Exercise objective: Search the listing below, and show each line that includes the word "none".

Working data:
Content starts
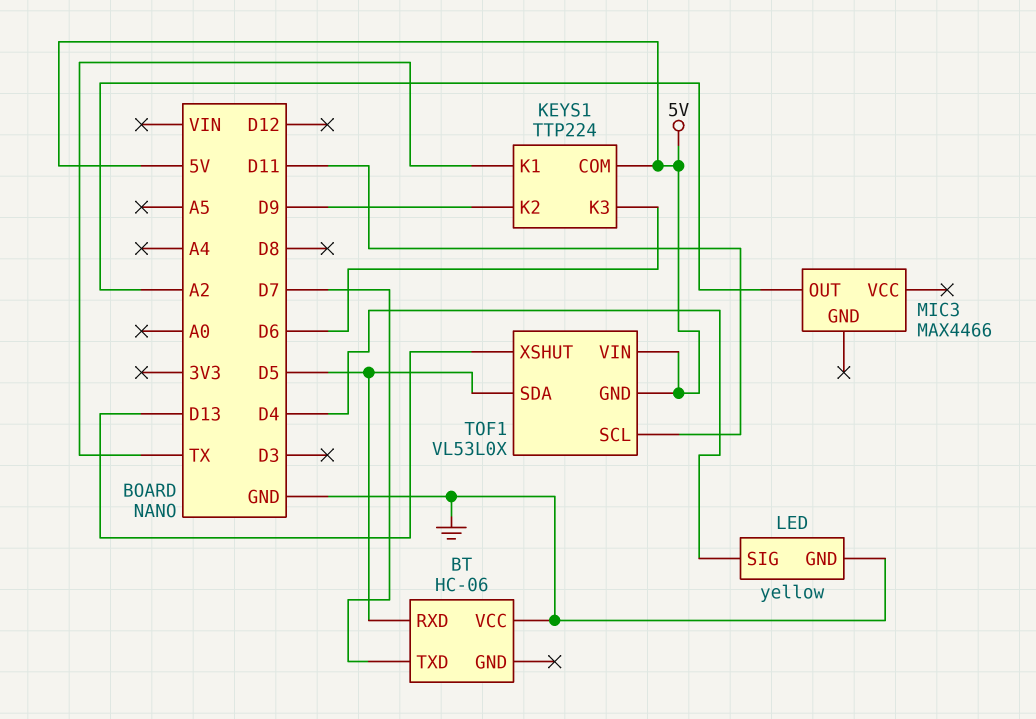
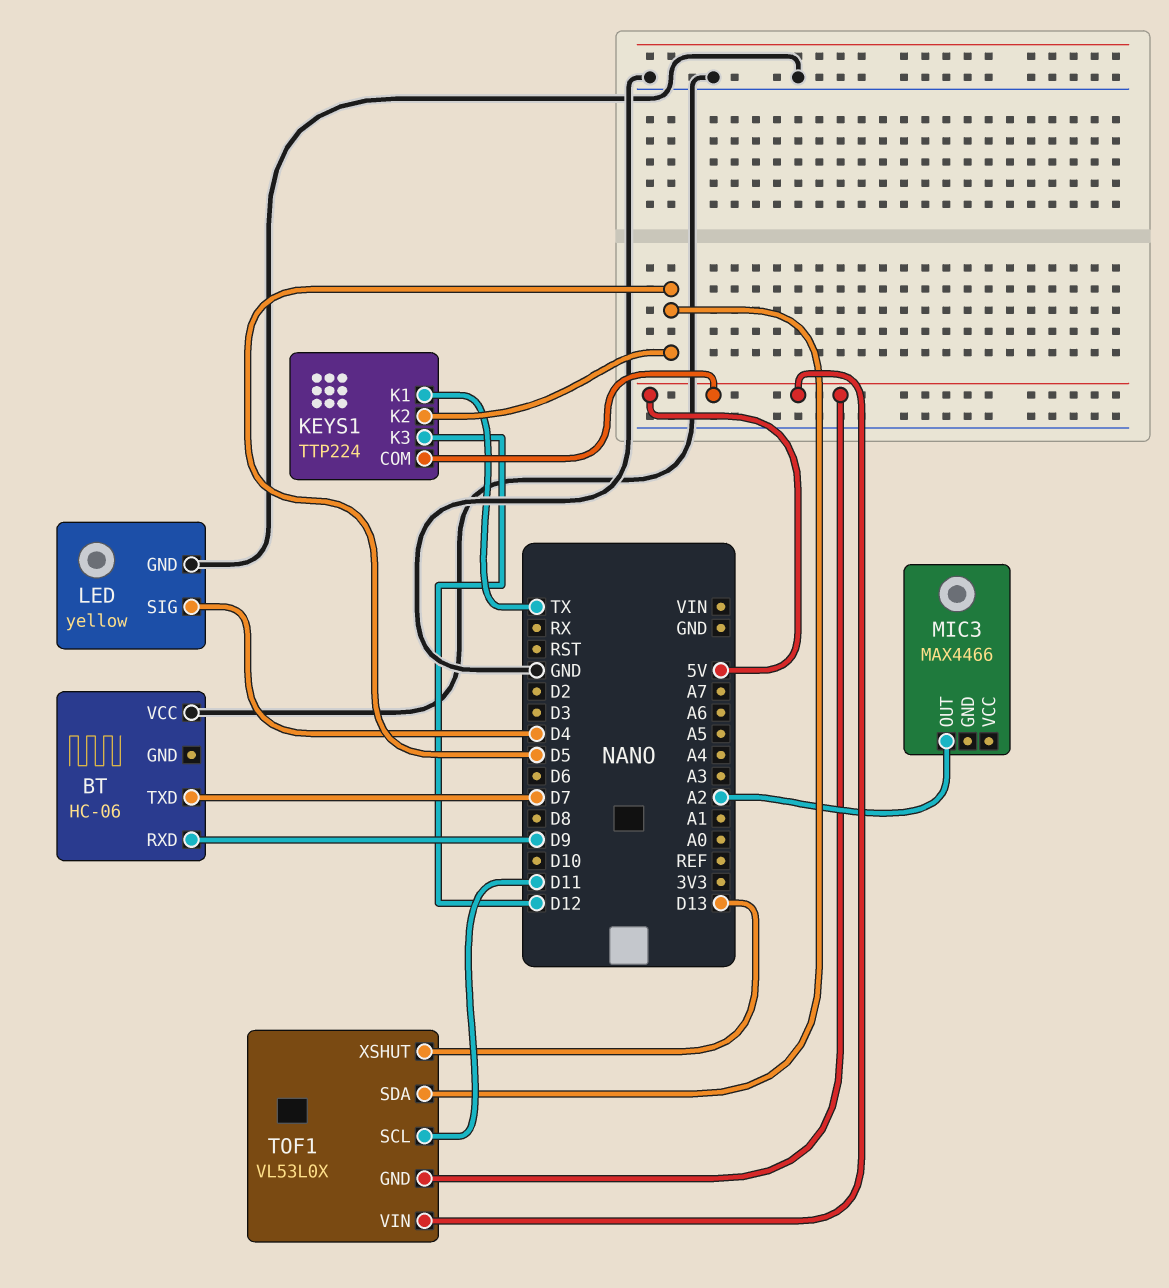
BT pin RXD: D5 -> D9
KEYS1 pin K2: D9 -> D5
KEYS1 pin K3: D6 -> D12

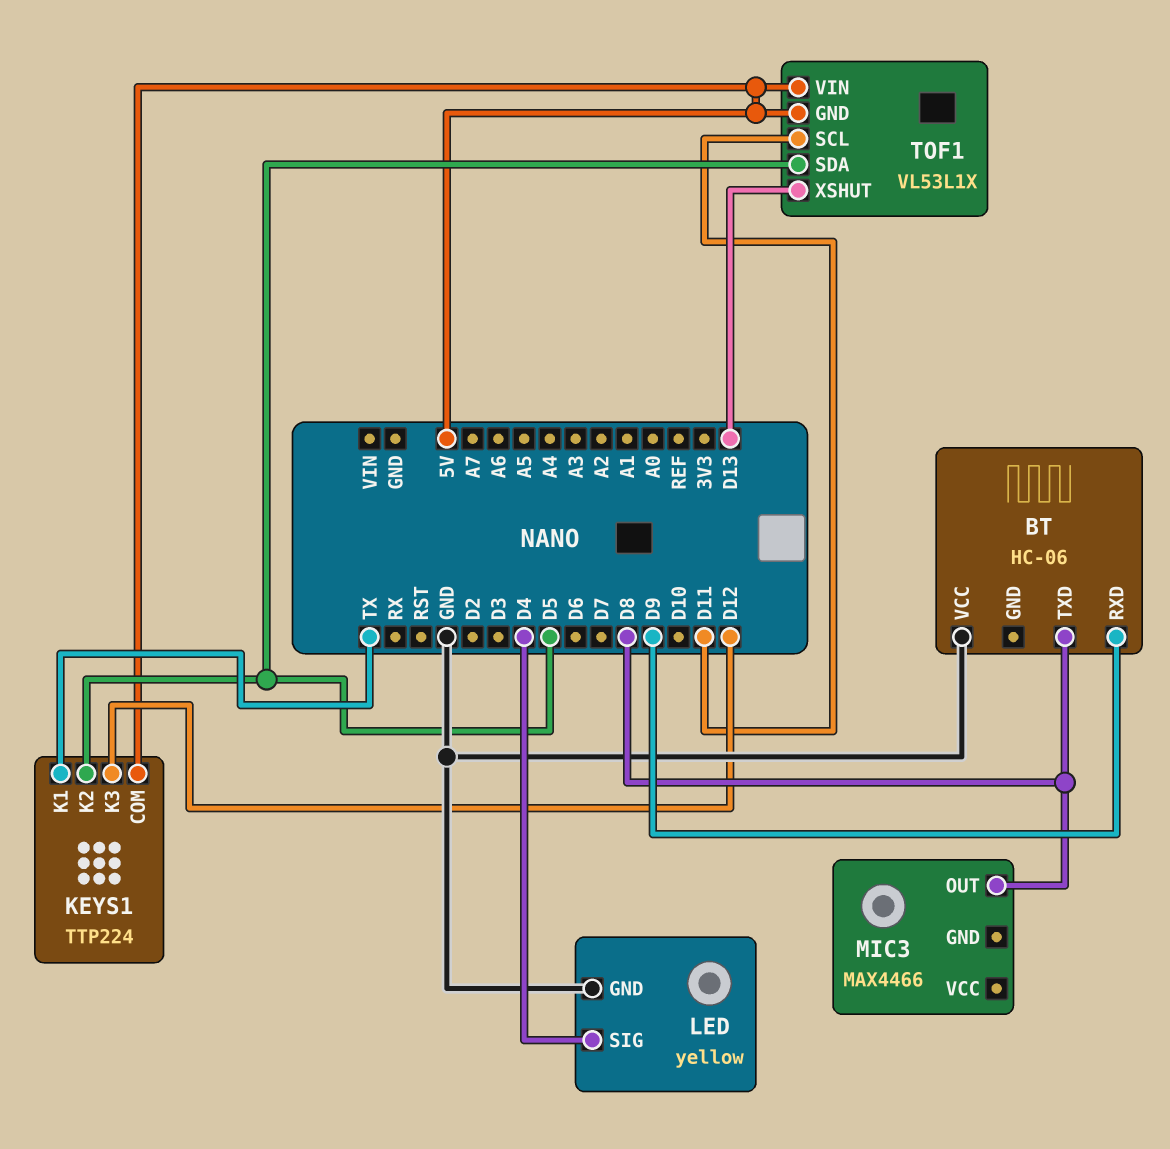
BT pin TXD: D7 -> D8
MIC3 pin OUT: A2 -> D8
TOF1: VL53L0X -> VL53L1X

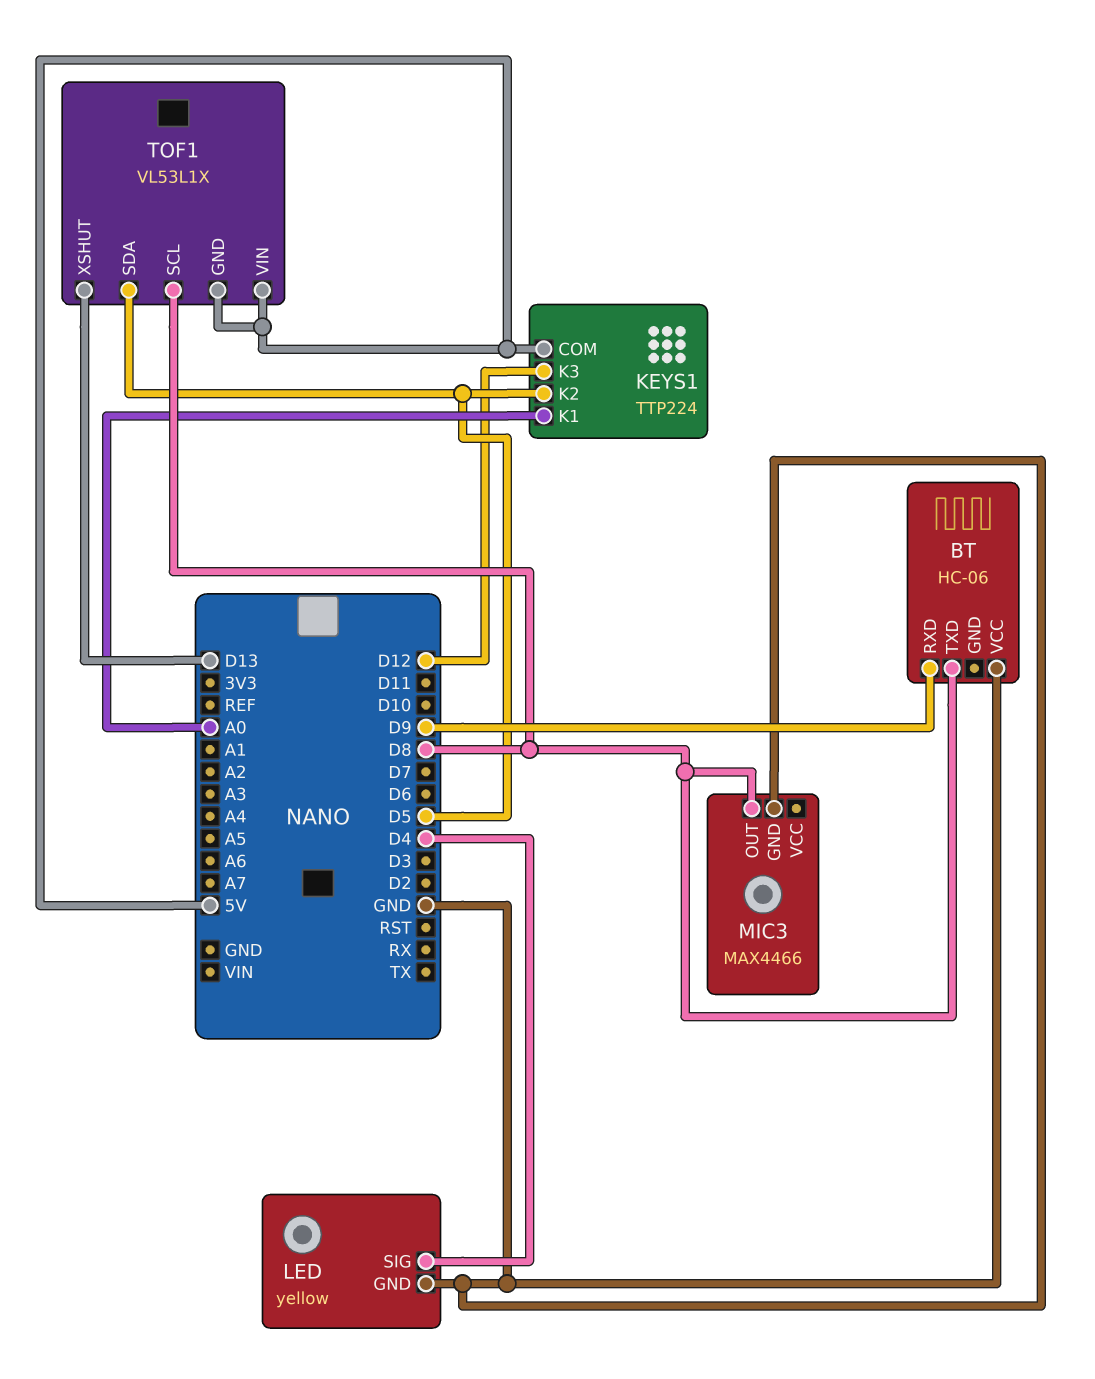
KEYS1 pin K1: TX -> A0
MIC3 pin GND: none -> GND
TOF1 pin SCL: D11 -> D8

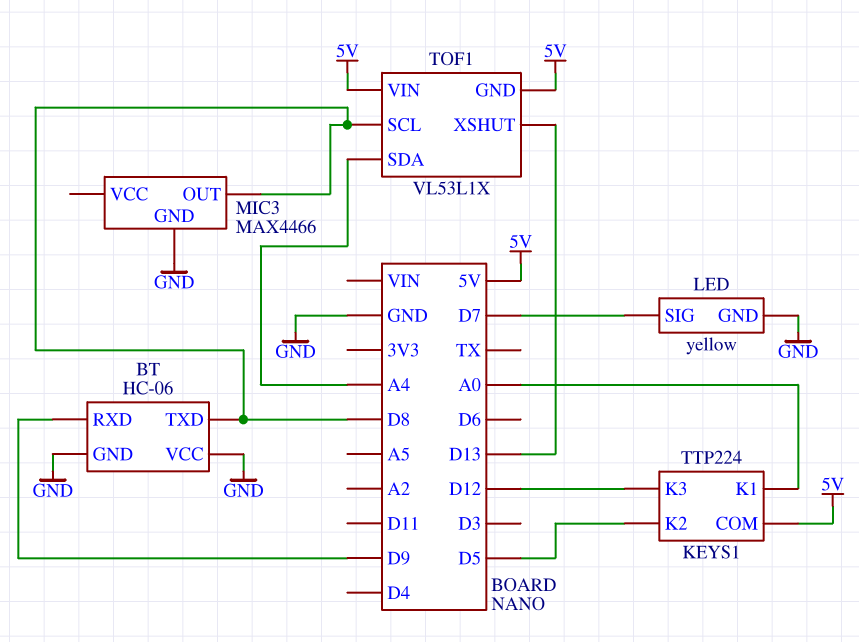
BT pin GND: none -> GND
LED pin SIG: D4 -> D7
TOF1 pin SDA: D5 -> A4

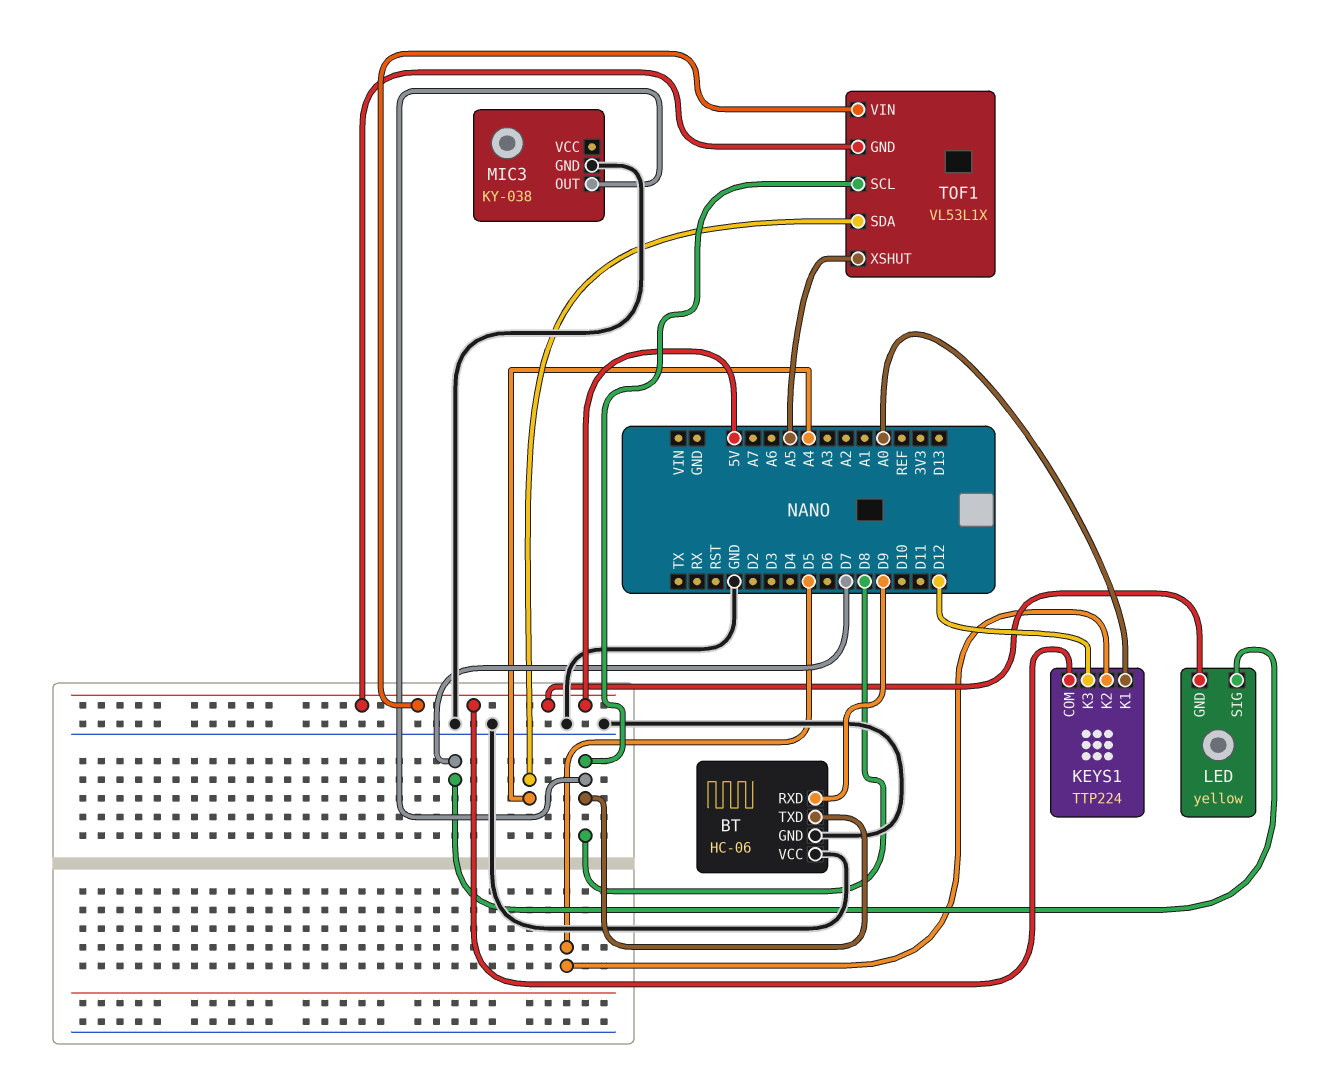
LED pin GND: GND -> 5V
MIC3: MAX4466 -> KY-038
TOF1 pin XSHUT: D13 -> A5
Content ends
Reply:
MIC3 pin GND: none -> GND
BT pin GND: none -> GND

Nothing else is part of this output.